Exercise brief
The records below are to be output exactly, except for their pictures.

[Colored shape movement records]

====

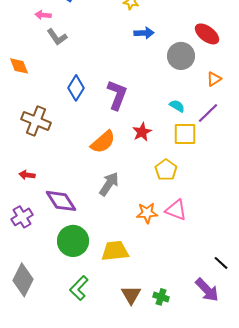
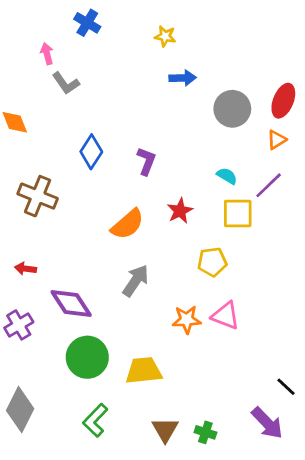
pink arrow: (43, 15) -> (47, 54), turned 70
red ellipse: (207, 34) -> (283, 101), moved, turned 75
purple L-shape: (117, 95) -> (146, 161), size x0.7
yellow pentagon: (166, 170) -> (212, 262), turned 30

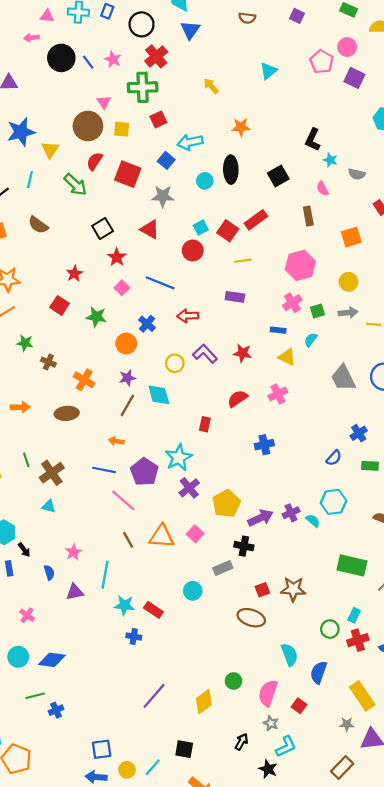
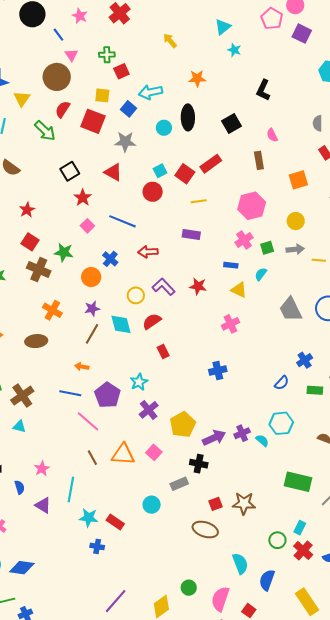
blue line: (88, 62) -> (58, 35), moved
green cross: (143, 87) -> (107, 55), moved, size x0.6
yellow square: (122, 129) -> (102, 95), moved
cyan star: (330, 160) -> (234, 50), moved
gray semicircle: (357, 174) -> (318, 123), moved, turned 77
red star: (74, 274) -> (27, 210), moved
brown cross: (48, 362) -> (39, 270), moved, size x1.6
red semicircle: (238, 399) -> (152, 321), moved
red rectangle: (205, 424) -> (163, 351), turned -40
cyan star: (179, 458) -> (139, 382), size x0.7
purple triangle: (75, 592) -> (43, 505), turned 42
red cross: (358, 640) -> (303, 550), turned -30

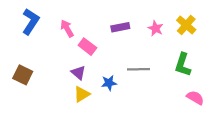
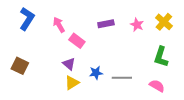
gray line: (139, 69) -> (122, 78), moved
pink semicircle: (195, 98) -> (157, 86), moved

====

Answer to this exercise
pink arrow: (43, 15) -> (47, 54), turned 70
red ellipse: (207, 34) -> (283, 101), moved, turned 75
purple L-shape: (117, 95) -> (146, 161), size x0.7
yellow pentagon: (166, 170) -> (212, 262), turned 30

blue line: (88, 62) -> (58, 35), moved
green cross: (143, 87) -> (107, 55), moved, size x0.6
yellow square: (122, 129) -> (102, 95), moved
cyan star: (330, 160) -> (234, 50), moved
gray semicircle: (357, 174) -> (318, 123), moved, turned 77
red star: (74, 274) -> (27, 210), moved
brown cross: (48, 362) -> (39, 270), moved, size x1.6
red semicircle: (238, 399) -> (152, 321), moved
red rectangle: (205, 424) -> (163, 351), turned -40
cyan star: (179, 458) -> (139, 382), size x0.7
purple triangle: (75, 592) -> (43, 505), turned 42
red cross: (358, 640) -> (303, 550), turned -30

gray line: (139, 69) -> (122, 78), moved
pink semicircle: (195, 98) -> (157, 86), moved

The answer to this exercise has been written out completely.